_Task to complete:_
List every line of the data below that contains the string "with", matching case exactly.

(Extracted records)

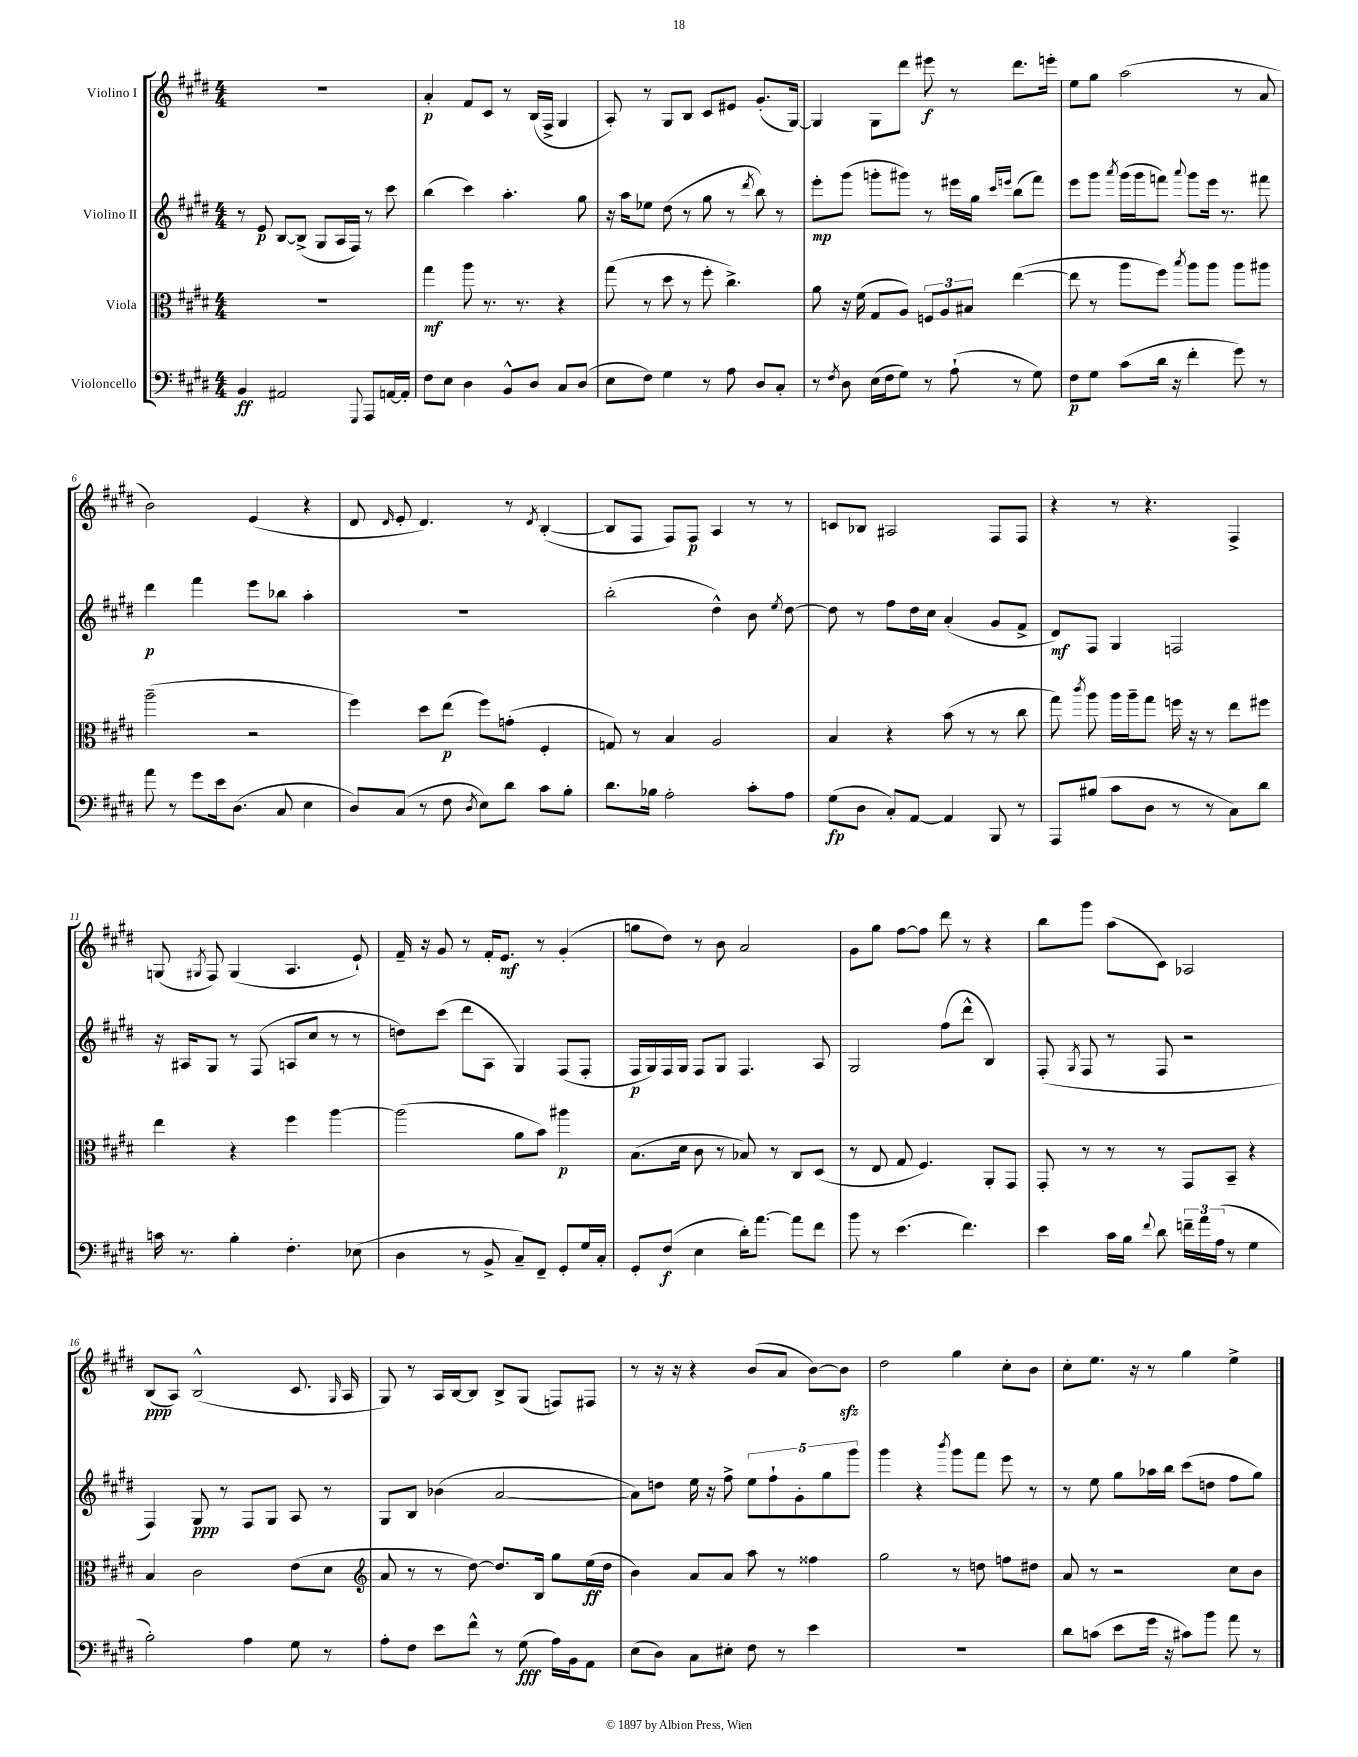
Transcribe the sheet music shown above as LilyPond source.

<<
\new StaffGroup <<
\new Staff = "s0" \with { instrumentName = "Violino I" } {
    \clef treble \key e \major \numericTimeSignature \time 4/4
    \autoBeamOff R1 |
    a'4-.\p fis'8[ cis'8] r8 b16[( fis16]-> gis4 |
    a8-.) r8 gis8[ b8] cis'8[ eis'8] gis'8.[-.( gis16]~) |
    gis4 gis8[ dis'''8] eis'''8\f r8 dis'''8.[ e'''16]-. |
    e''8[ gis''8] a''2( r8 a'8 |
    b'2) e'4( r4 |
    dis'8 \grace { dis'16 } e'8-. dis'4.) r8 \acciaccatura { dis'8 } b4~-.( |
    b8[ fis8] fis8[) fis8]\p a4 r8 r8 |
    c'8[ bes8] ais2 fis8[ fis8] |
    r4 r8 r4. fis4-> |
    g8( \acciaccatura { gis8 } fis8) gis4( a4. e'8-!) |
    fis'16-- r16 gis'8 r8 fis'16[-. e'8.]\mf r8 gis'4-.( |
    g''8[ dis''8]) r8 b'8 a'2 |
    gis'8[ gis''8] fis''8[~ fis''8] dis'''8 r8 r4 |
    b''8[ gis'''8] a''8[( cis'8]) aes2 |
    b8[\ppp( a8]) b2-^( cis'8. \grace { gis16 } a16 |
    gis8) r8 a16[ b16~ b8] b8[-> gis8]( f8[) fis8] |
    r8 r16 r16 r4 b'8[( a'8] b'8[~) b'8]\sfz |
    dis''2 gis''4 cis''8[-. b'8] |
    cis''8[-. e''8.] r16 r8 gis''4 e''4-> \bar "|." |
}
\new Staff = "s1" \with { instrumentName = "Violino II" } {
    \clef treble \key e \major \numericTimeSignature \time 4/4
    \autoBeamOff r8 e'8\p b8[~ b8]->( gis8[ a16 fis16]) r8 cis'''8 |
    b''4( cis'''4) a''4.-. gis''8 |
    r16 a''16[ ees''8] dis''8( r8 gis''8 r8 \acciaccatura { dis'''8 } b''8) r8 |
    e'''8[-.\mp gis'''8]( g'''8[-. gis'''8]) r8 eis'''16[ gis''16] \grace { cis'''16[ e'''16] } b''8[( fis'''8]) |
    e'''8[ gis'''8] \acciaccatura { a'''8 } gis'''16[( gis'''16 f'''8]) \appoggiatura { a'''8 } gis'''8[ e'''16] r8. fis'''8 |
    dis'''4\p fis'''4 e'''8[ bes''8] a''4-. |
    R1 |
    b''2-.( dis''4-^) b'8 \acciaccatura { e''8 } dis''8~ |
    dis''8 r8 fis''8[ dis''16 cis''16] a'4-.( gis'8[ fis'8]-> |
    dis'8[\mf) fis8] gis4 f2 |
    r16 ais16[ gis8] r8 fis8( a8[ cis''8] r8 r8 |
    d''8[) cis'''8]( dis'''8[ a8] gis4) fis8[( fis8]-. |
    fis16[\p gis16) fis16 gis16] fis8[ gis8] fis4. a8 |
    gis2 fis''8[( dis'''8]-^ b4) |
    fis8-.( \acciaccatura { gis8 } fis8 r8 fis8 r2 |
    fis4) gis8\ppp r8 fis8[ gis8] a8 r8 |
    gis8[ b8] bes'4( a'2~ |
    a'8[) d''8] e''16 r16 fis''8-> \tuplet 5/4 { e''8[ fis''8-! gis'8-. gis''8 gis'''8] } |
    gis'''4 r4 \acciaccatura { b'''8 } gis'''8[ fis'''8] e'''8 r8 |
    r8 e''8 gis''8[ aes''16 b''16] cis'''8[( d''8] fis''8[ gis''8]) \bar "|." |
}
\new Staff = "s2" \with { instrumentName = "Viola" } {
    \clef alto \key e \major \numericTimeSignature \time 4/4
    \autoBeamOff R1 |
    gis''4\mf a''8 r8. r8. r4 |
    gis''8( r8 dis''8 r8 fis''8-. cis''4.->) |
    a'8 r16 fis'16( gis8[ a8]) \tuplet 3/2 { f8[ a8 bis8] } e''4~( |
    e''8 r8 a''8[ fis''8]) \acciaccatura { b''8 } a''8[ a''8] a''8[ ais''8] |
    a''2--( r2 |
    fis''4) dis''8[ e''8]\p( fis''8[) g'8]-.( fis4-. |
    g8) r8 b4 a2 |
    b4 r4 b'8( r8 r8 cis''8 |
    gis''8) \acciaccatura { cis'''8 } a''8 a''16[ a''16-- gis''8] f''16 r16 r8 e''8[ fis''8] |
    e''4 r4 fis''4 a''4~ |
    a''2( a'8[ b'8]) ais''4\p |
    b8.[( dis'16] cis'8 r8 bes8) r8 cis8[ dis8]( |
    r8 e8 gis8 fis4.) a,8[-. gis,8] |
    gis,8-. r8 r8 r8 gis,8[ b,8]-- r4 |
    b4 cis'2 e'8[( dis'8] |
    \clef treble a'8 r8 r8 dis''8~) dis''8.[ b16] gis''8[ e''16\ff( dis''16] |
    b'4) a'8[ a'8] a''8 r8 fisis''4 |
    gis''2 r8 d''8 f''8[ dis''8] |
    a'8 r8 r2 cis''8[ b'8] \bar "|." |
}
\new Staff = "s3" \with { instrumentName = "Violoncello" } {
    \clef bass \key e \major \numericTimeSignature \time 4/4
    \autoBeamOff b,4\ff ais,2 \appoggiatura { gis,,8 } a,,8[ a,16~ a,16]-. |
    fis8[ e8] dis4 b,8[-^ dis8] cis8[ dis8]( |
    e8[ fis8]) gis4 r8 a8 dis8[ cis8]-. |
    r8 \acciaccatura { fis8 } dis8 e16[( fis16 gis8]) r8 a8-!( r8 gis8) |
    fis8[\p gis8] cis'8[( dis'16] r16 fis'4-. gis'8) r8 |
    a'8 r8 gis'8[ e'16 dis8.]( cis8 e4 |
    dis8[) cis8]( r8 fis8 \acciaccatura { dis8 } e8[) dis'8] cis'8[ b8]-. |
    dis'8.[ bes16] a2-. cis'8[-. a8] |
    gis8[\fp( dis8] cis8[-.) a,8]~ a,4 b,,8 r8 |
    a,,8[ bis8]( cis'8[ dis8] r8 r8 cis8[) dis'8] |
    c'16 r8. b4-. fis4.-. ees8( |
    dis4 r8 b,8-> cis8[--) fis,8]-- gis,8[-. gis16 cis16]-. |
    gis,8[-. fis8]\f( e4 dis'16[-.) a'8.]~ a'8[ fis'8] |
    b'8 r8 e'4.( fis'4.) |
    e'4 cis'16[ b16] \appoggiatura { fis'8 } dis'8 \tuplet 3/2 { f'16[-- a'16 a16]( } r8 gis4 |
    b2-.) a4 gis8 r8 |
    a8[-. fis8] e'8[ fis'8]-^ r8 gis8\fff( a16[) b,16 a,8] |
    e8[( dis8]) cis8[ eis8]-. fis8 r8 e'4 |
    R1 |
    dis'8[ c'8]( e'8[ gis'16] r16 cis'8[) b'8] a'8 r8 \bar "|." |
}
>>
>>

_Written solution:_
\new Staff = "s0" \with { instrumentName = "Violino I" } {
\new Staff = "s1" \with { instrumentName = "Violino II" } {
\new Staff = "s2" \with { instrumentName = "Viola" } {
\new Staff = "s3" \with { instrumentName = "Violoncello" } {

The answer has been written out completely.